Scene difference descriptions
○ ○ ○ ○ ○
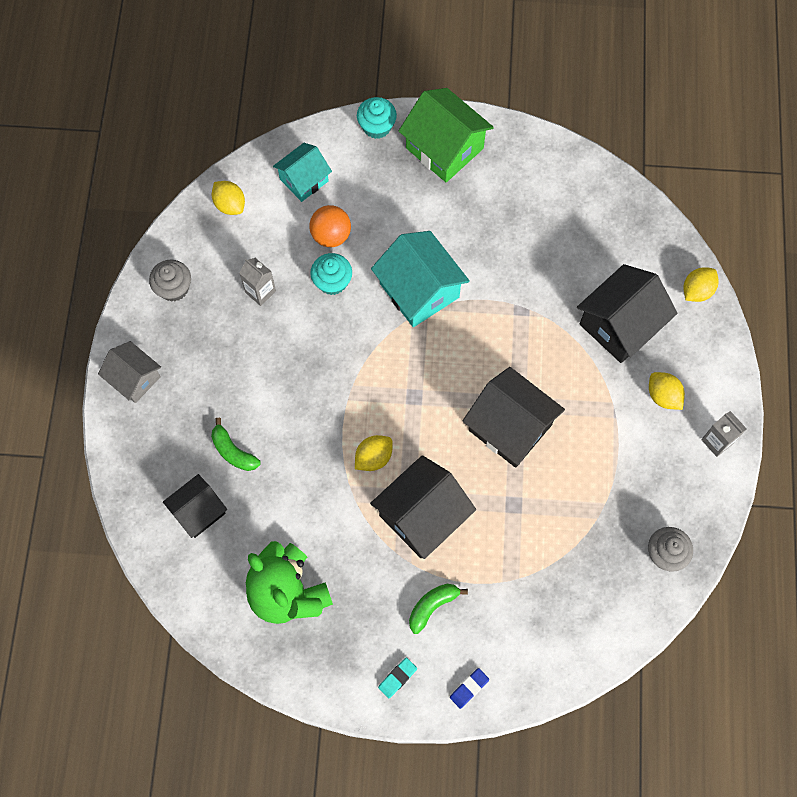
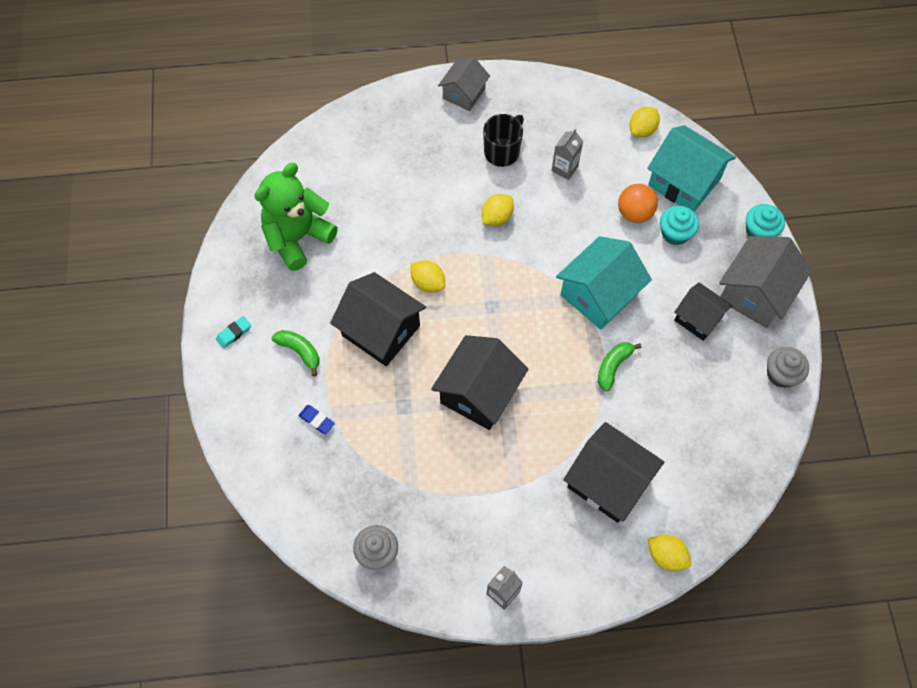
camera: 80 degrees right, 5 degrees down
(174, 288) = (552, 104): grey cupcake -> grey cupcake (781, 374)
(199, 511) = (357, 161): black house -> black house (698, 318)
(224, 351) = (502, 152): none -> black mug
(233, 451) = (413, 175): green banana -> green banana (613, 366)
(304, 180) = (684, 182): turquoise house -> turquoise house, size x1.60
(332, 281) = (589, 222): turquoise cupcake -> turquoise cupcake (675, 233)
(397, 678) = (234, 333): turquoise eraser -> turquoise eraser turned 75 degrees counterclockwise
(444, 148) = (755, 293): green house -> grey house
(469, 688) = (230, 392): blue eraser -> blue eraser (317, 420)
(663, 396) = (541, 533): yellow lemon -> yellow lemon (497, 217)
○ ○ ○ ○ ○
» **Your assignment**: Keeping every word as it is, write out all the data and omit the pictures.

» **Solution to this problem**:
camera: 80 degrees right, 5 degrees down
(174, 288) = (552, 104): grey cupcake -> grey cupcake (781, 374)
(199, 511) = (357, 161): black house -> black house (698, 318)
(224, 351) = (502, 152): none -> black mug
(233, 451) = (413, 175): green banana -> green banana (613, 366)
(304, 180) = (684, 182): turquoise house -> turquoise house, size x1.60
(332, 281) = (589, 222): turquoise cupcake -> turquoise cupcake (675, 233)
(397, 678) = (234, 333): turquoise eraser -> turquoise eraser turned 75 degrees counterclockwise
(444, 148) = (755, 293): green house -> grey house
(469, 688) = (230, 392): blue eraser -> blue eraser (317, 420)
(663, 396) = (541, 533): yellow lemon -> yellow lemon (497, 217)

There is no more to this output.